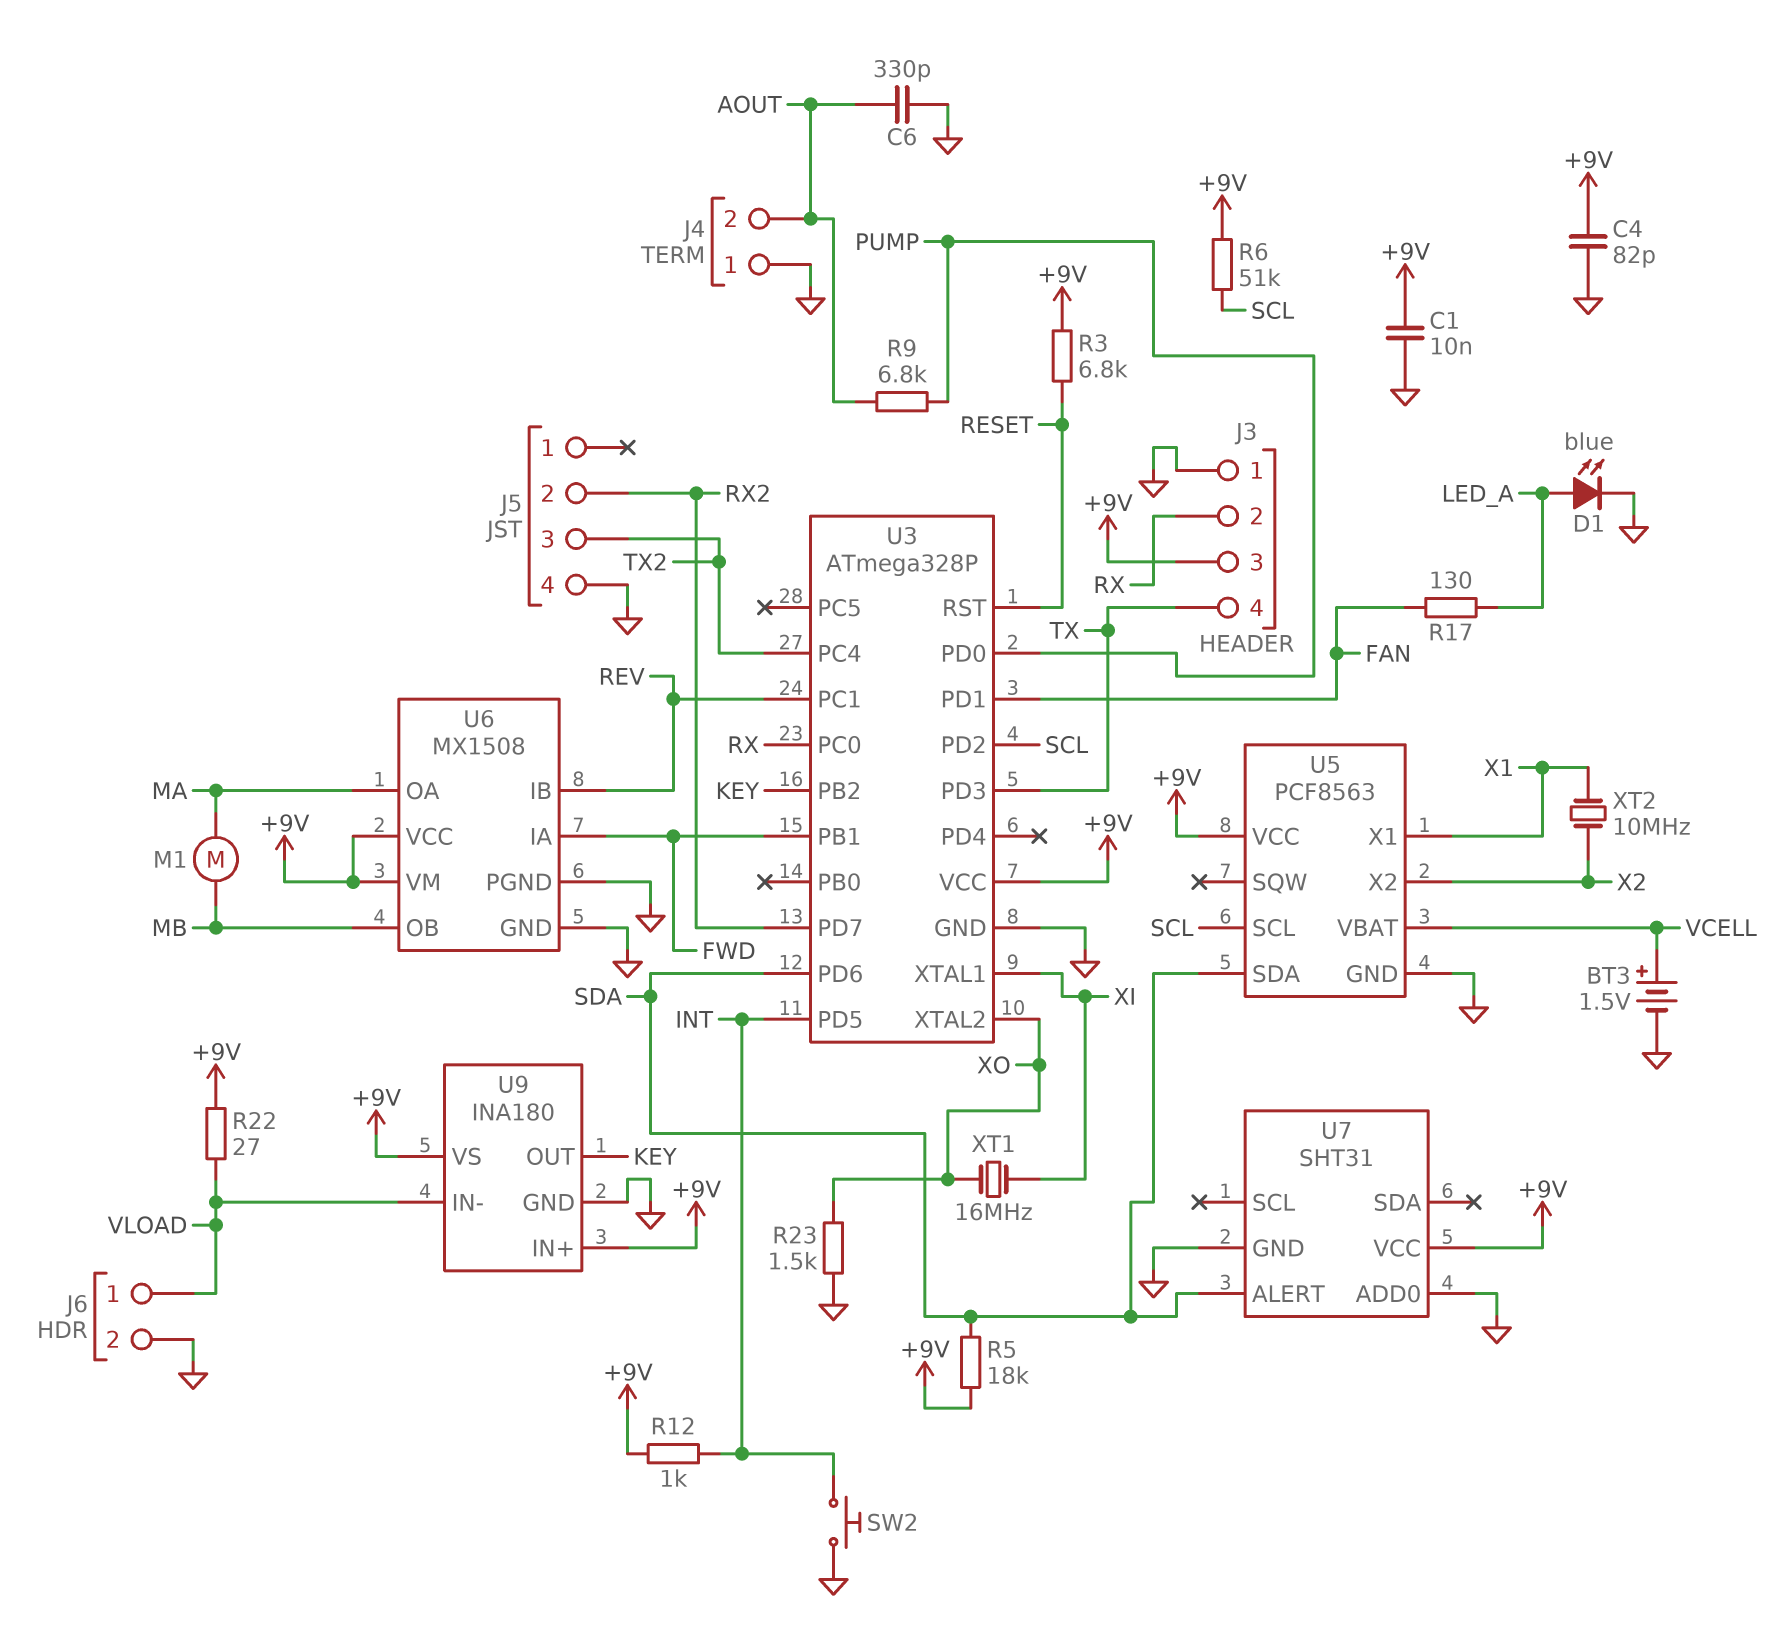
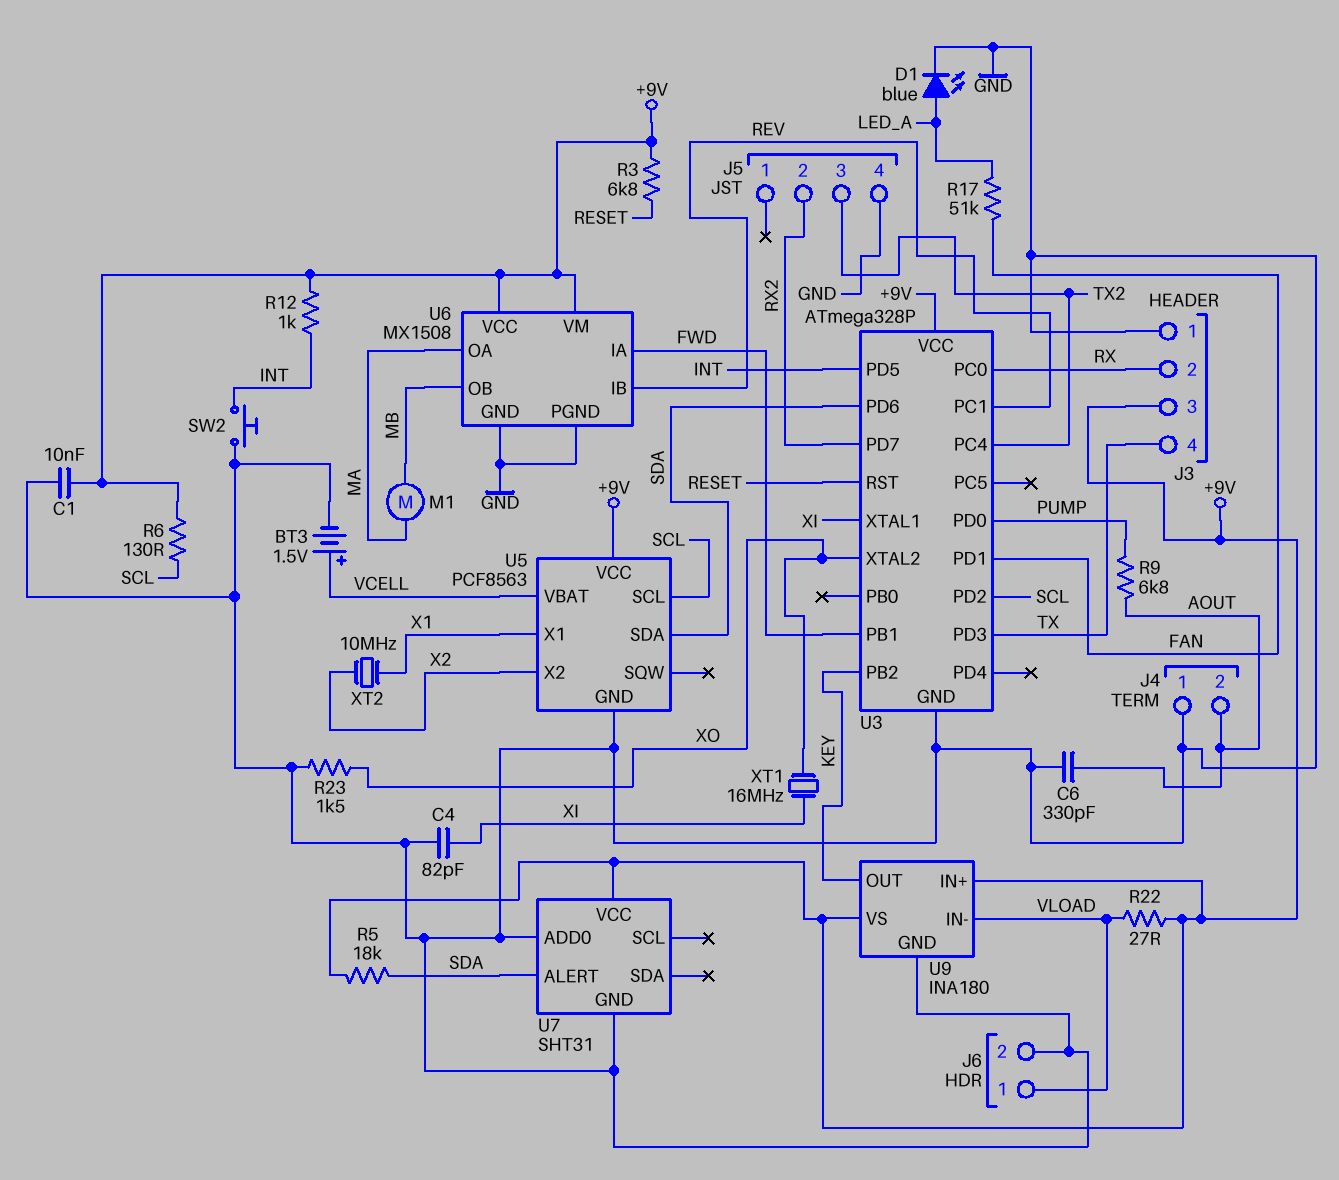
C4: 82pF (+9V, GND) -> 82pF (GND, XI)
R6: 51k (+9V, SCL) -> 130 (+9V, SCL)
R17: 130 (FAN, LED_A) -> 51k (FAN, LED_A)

-*-

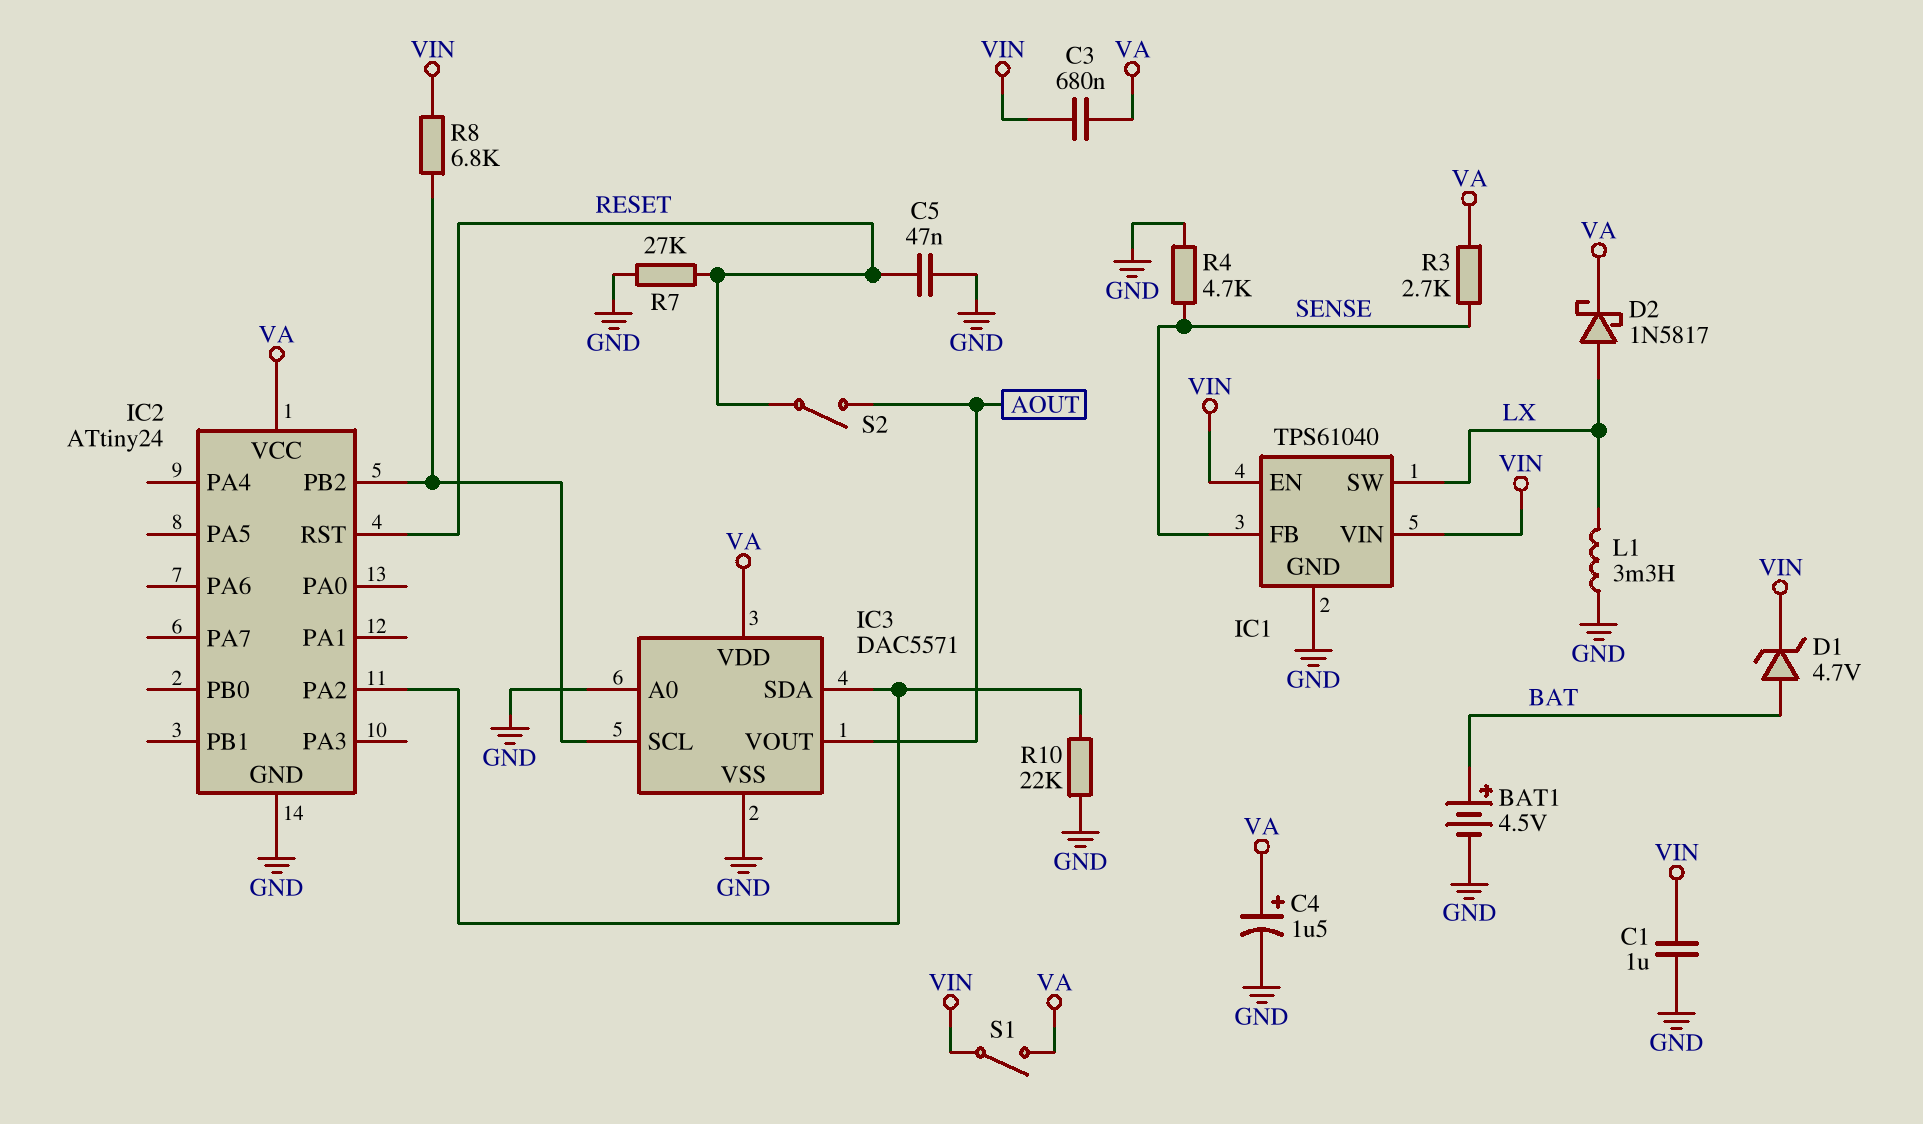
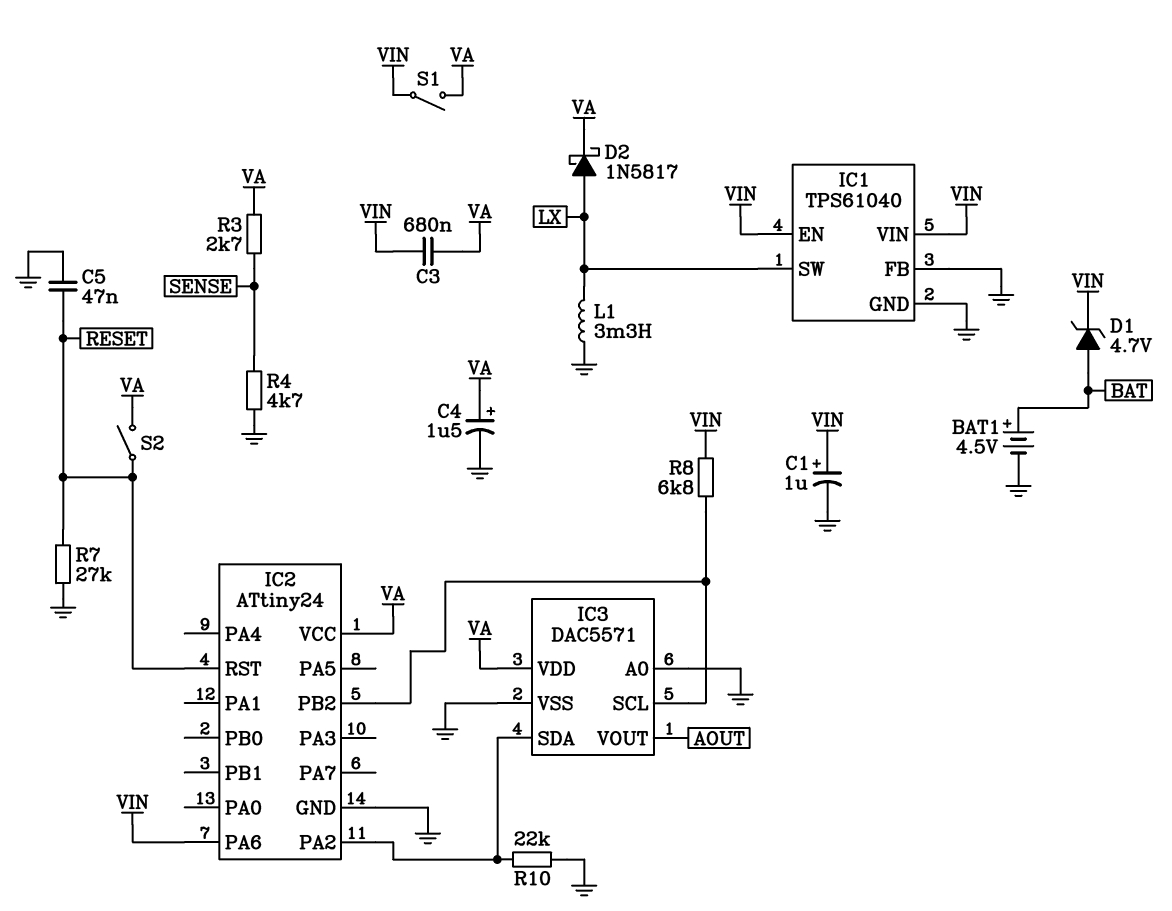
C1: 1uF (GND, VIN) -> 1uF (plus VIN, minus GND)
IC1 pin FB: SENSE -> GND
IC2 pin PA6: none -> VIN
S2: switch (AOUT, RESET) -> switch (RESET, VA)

-*-

Taking the entries above, restate exactly those lines that fall between the line with "C1: 1uF (GND, VIN)" and the line with "S2: switch (AOUT, RESET)", keeping both of those lines too.

### Written answer:
C1: 1uF (GND, VIN) -> 1uF (plus VIN, minus GND)
IC1 pin FB: SENSE -> GND
IC2 pin PA6: none -> VIN
S2: switch (AOUT, RESET) -> switch (RESET, VA)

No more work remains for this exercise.